ASSIGNMENT: Format the lines below as a JSON array of strings, one string per line, skipping blank lines. Omit the picture.

○ ○ ○ ○ ○

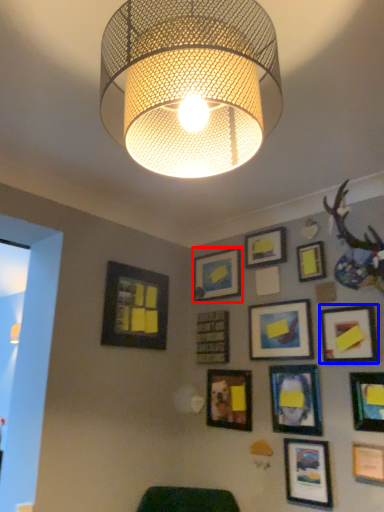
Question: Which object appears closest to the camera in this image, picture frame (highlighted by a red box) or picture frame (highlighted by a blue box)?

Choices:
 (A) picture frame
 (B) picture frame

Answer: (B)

○ ○ ○ ○ ○

WRITTEN RESPONSE:
[
  "Question: Which object appears closest to the camera in this image, picture frame (highlighted by a red box) or picture frame (highlighted by a blue box)?",
  "Choices:",
  " (A) picture frame",
  " (B) picture frame",
  "Answer: (B)"
]